> _Work order_:
Collect all lines below with the string "brown".

> _Data extracts_:
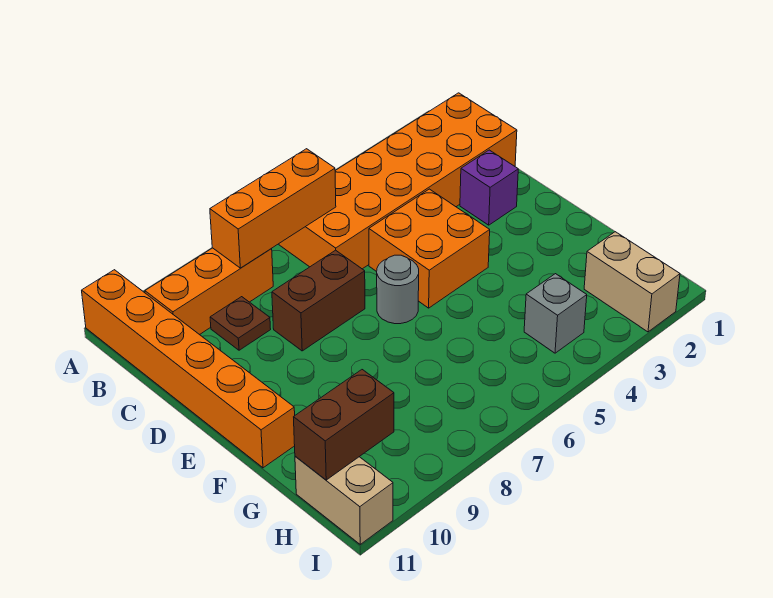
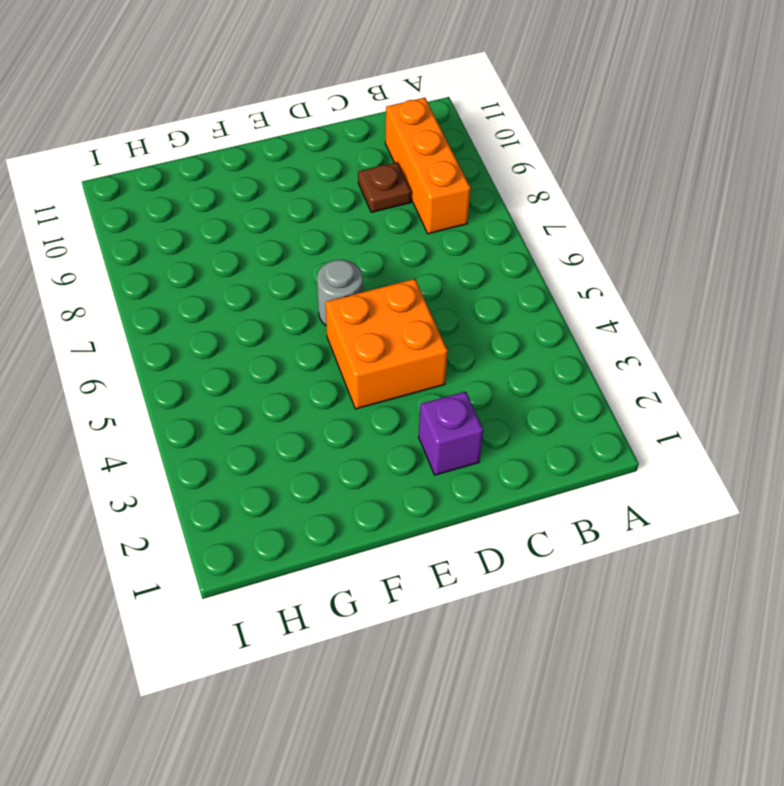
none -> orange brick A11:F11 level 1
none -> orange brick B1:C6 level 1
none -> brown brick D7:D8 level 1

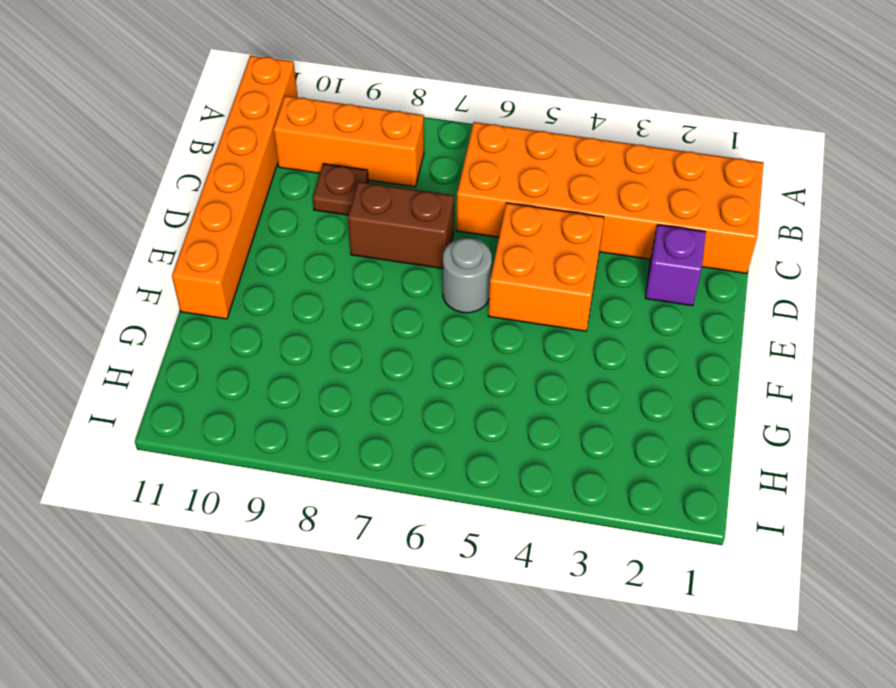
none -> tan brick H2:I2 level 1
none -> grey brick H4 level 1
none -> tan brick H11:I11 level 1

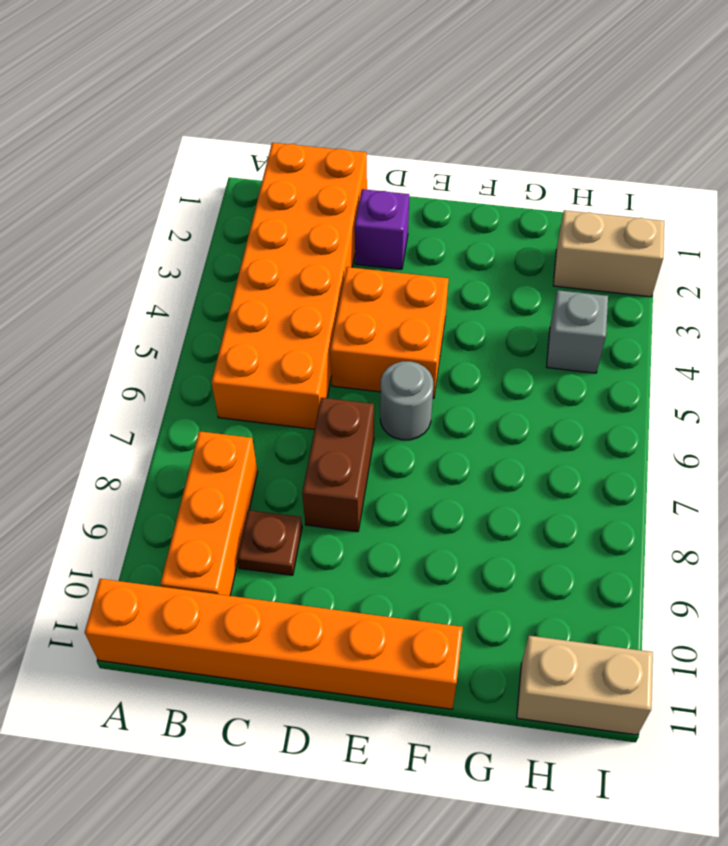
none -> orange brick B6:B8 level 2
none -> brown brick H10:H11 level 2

> _Output below_:
none -> brown brick D7:D8 level 1
none -> brown brick H10:H11 level 2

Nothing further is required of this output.